- Extracted data -
------------------------
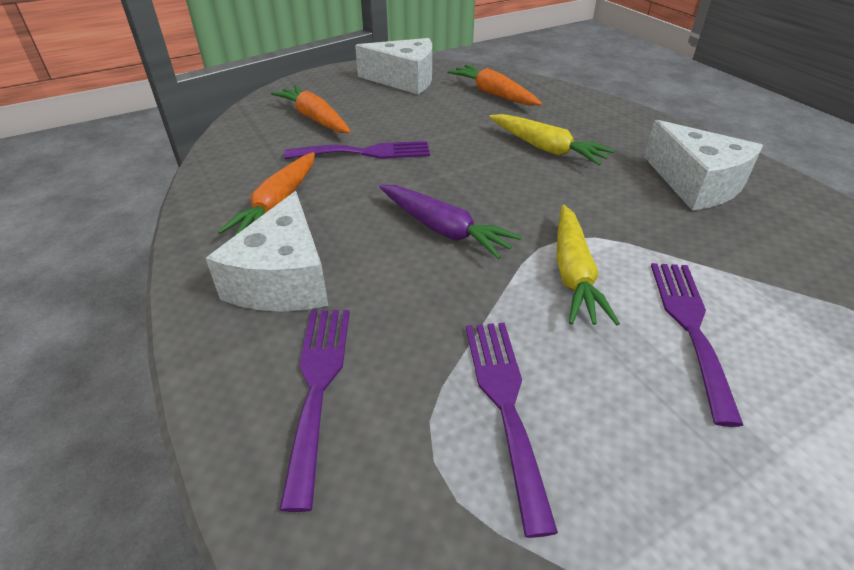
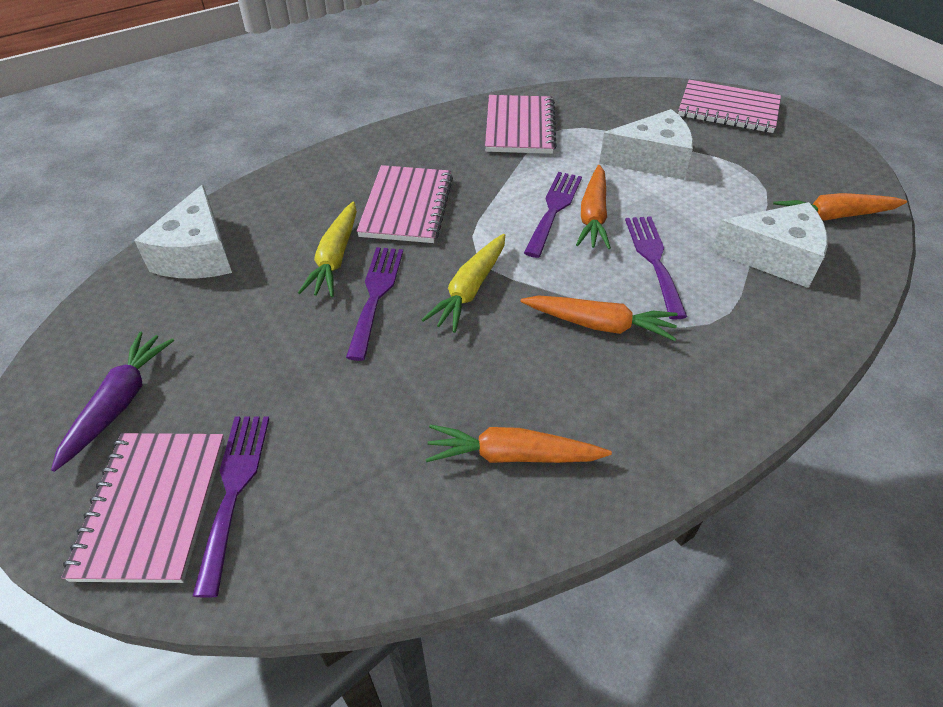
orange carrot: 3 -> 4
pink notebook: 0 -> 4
------------------------
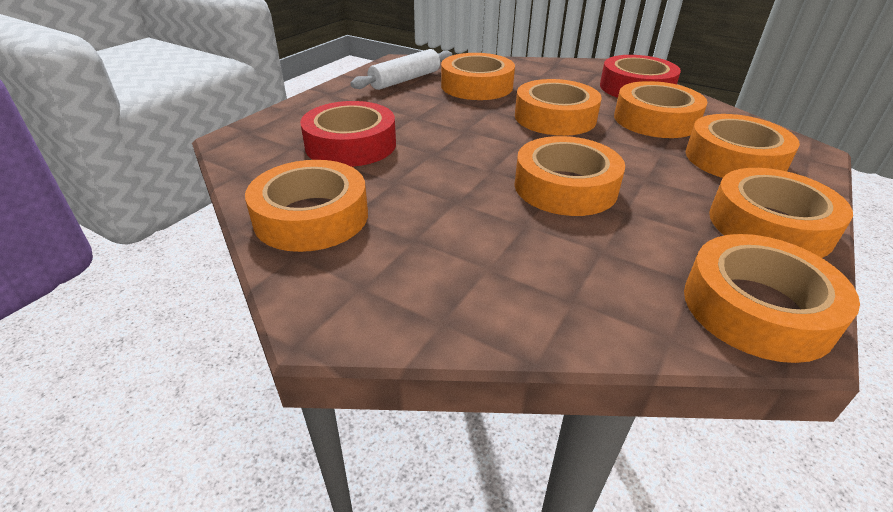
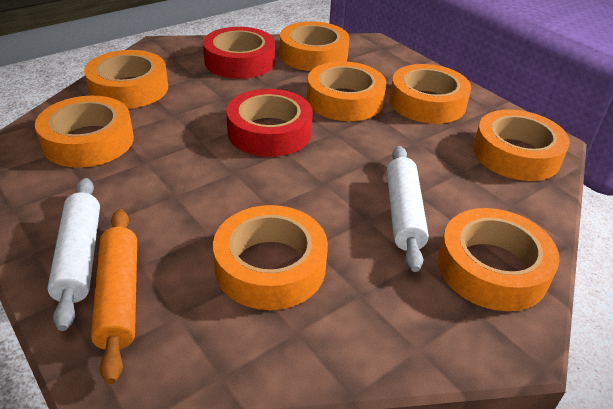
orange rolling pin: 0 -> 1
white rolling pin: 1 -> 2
------------------------
- What is needed -
Read each line of the data and count the ones that include "orange", answering with the number alone.

- Task result -
2